• What to work on: Only lines containing the string "AGND" belong in the answer; copy all of them from the entries.
-- Records for the exercise follows --
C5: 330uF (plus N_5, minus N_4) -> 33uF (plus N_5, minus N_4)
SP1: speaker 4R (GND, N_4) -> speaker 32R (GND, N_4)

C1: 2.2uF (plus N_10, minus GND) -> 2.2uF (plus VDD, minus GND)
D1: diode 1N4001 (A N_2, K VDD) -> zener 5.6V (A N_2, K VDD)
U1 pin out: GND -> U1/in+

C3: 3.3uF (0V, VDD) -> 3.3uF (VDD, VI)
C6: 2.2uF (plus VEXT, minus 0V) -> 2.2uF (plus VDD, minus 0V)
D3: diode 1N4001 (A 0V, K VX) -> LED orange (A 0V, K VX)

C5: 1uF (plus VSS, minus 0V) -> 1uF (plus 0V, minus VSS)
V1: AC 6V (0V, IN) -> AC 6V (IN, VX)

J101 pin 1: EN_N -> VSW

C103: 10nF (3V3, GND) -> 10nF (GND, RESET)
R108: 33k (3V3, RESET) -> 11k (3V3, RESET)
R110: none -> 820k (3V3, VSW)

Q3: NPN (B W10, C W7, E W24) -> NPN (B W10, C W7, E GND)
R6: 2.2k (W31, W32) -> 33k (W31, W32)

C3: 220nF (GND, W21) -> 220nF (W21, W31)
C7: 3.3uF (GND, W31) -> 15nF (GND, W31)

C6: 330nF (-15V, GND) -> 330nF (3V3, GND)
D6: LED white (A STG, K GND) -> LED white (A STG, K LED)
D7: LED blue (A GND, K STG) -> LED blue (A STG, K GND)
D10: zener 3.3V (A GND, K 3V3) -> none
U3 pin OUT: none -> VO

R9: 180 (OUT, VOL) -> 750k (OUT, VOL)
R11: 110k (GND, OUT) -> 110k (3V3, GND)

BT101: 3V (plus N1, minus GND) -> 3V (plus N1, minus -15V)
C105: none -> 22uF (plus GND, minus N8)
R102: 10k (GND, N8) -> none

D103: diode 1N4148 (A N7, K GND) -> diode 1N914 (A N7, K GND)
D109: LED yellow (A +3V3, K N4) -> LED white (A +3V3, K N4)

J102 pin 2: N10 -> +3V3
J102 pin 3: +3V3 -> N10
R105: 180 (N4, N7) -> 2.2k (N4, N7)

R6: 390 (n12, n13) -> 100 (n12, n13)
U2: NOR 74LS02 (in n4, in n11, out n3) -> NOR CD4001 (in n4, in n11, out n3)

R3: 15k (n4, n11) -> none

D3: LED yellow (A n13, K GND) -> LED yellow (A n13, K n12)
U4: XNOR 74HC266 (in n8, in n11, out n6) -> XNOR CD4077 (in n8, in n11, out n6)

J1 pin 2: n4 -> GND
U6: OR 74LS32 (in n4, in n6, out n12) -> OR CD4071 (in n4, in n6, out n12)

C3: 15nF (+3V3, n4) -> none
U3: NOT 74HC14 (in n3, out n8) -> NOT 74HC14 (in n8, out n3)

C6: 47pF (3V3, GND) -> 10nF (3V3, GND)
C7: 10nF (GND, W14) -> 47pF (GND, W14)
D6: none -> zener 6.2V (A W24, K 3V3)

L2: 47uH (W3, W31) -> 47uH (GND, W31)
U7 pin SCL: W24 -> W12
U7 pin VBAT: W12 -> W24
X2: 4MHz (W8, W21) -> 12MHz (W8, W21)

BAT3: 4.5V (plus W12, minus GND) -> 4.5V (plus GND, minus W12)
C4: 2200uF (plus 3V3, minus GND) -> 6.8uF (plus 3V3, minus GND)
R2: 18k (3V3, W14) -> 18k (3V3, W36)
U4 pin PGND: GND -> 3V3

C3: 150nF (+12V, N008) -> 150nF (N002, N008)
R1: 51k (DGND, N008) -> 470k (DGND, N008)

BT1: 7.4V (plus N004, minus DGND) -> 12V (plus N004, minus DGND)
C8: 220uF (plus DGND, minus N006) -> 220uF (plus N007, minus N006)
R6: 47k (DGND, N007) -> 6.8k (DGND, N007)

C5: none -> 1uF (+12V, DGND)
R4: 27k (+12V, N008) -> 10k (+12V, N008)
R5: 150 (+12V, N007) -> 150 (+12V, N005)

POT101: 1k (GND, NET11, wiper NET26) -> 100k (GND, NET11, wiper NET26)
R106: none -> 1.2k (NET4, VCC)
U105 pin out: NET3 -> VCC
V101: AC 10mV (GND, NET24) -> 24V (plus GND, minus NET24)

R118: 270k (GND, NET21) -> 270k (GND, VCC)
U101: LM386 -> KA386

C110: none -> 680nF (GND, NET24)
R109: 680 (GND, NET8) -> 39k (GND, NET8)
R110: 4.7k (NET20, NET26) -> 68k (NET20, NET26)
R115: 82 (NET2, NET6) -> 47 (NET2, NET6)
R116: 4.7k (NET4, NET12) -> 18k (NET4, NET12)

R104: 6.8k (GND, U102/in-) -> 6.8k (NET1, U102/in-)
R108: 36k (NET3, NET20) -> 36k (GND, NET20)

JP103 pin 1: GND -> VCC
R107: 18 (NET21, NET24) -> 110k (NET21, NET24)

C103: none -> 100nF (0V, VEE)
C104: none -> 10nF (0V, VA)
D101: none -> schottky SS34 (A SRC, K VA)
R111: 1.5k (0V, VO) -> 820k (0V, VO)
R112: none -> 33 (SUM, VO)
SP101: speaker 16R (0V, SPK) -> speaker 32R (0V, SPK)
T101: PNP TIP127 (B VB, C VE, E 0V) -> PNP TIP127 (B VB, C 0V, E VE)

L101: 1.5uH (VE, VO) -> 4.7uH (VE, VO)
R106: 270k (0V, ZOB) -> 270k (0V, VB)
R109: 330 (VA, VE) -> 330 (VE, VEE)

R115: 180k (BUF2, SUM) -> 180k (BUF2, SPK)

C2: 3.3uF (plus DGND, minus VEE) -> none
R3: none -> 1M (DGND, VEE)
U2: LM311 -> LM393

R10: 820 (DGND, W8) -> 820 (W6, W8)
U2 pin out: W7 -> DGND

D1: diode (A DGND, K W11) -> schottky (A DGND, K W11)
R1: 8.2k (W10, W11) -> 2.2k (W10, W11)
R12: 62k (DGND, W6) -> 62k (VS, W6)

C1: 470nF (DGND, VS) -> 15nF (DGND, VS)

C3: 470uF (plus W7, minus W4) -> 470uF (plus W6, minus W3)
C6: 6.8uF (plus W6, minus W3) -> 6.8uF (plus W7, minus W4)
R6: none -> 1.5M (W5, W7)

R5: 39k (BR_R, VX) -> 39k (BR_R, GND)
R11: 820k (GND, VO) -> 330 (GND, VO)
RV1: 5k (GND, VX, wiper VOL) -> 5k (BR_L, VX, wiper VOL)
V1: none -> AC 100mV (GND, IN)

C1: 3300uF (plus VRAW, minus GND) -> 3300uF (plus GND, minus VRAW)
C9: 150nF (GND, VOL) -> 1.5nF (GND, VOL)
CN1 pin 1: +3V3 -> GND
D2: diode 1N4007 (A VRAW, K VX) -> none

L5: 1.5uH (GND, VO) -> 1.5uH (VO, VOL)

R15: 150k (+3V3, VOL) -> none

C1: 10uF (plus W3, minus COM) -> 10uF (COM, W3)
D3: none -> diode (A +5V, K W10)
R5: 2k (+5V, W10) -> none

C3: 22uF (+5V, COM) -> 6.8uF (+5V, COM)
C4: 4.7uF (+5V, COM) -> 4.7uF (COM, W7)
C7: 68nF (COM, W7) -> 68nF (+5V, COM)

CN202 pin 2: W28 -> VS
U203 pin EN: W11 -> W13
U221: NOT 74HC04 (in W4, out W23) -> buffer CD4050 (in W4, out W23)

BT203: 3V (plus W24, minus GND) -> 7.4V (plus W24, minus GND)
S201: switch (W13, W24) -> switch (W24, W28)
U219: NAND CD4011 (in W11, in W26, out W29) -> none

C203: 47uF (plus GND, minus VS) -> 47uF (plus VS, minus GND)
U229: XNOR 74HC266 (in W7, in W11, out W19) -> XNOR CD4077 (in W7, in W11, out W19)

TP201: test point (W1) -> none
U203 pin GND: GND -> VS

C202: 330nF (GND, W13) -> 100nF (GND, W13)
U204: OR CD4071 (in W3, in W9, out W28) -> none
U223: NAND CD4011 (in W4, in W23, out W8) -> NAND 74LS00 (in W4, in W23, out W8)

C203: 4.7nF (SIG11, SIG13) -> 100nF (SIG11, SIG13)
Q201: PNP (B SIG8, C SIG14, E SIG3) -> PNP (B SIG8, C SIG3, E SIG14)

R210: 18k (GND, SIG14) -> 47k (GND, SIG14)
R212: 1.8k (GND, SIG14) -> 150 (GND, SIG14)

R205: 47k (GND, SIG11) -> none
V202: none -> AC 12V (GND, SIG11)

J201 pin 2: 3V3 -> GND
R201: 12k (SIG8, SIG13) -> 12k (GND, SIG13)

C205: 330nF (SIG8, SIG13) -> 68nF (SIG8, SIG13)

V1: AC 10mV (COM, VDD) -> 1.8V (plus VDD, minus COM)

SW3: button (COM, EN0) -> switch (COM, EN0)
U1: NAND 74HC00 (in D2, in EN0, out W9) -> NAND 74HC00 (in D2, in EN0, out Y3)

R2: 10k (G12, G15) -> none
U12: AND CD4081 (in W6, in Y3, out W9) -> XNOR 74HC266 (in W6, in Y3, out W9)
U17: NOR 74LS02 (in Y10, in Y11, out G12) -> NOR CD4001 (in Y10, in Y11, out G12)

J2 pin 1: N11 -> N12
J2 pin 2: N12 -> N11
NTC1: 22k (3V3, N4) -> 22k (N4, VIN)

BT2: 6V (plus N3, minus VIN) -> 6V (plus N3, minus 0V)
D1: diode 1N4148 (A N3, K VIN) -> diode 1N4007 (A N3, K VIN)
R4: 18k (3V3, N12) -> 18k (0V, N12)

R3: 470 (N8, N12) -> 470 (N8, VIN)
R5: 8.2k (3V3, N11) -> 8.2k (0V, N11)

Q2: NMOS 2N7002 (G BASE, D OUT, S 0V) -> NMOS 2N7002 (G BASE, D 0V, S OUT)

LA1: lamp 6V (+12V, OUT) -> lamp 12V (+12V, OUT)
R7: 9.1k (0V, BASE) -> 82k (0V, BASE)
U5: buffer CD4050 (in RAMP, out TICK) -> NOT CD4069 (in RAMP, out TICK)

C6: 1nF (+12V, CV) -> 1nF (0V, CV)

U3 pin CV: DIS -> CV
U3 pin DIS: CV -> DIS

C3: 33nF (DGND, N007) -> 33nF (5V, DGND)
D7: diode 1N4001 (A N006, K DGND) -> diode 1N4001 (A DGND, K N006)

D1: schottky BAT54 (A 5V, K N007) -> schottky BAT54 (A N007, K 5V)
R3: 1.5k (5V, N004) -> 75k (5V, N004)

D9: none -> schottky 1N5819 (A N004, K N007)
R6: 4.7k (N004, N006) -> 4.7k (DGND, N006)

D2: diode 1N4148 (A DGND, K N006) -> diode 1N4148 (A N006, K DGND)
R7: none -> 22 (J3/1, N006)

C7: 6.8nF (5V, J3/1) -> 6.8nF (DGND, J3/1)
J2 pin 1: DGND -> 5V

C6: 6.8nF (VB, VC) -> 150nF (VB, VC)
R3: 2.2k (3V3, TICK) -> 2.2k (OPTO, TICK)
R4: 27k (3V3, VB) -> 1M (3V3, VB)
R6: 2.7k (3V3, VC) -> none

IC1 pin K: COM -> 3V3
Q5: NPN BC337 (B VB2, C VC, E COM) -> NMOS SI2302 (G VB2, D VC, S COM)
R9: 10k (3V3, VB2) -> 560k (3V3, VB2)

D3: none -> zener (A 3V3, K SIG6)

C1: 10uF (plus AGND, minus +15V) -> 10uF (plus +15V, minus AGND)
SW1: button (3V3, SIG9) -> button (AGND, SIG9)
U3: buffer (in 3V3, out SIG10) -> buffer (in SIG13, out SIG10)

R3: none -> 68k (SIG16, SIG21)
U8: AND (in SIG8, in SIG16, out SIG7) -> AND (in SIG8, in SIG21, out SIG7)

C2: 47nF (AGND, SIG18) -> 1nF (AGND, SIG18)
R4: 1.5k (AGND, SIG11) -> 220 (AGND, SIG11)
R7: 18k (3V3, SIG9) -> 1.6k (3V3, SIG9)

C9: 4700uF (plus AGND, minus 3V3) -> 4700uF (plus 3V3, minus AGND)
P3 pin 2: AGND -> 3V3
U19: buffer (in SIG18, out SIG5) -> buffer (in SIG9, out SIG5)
-- Records for the exercise concluded --
• Answer for the task:
C1: 10uF (plus AGND, minus +15V) -> 10uF (plus +15V, minus AGND)
SW1: button (3V3, SIG9) -> button (AGND, SIG9)
C2: 47nF (AGND, SIG18) -> 1nF (AGND, SIG18)
R4: 1.5k (AGND, SIG11) -> 220 (AGND, SIG11)
C9: 4700uF (plus AGND, minus 3V3) -> 4700uF (plus 3V3, minus AGND)
P3 pin 2: AGND -> 3V3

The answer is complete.